> About this exercise:
Could you repeat every entry below word for word, leaving out the pictures?

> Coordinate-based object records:
------------------------------------------------------------------------
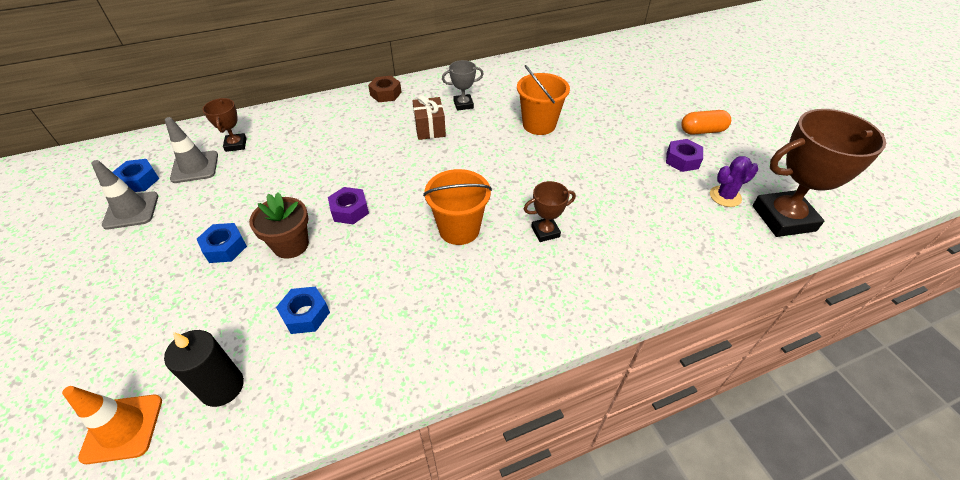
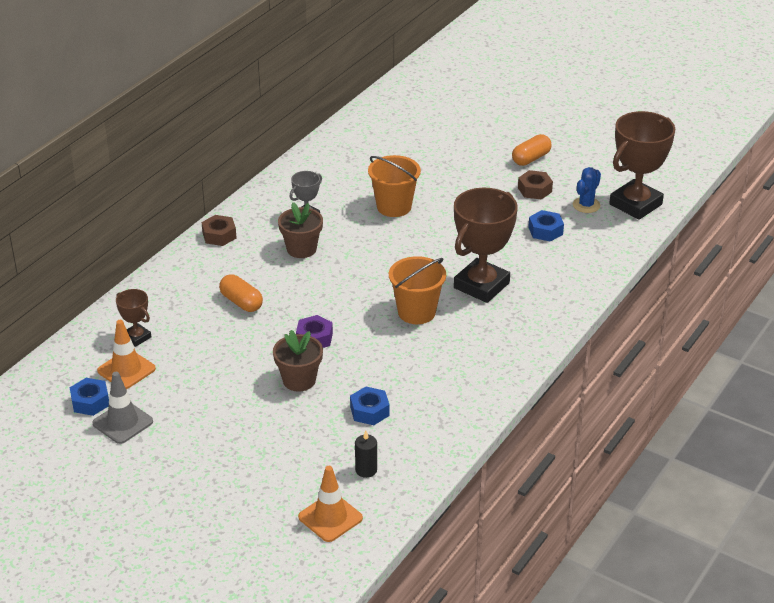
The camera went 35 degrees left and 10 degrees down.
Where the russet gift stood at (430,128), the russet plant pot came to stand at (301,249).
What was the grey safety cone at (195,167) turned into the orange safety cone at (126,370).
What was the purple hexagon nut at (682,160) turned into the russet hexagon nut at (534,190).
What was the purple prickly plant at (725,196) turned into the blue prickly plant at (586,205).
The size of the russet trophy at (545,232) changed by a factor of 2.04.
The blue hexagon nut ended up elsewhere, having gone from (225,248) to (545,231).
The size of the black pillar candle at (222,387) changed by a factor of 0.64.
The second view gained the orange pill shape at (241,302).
------------------------------------------------------------------------
> Solution for this exercise:
The camera went 35 degrees left and 10 degrees down.
Where the russet gift stood at (430,128), the russet plant pot came to stand at (301,249).
What was the grey safety cone at (195,167) turned into the orange safety cone at (126,370).
What was the purple hexagon nut at (682,160) turned into the russet hexagon nut at (534,190).
What was the purple prickly plant at (725,196) turned into the blue prickly plant at (586,205).
The size of the russet trophy at (545,232) changed by a factor of 2.04.
The blue hexagon nut ended up elsewhere, having gone from (225,248) to (545,231).
The size of the black pillar candle at (222,387) changed by a factor of 0.64.
The second view gained the orange pill shape at (241,302).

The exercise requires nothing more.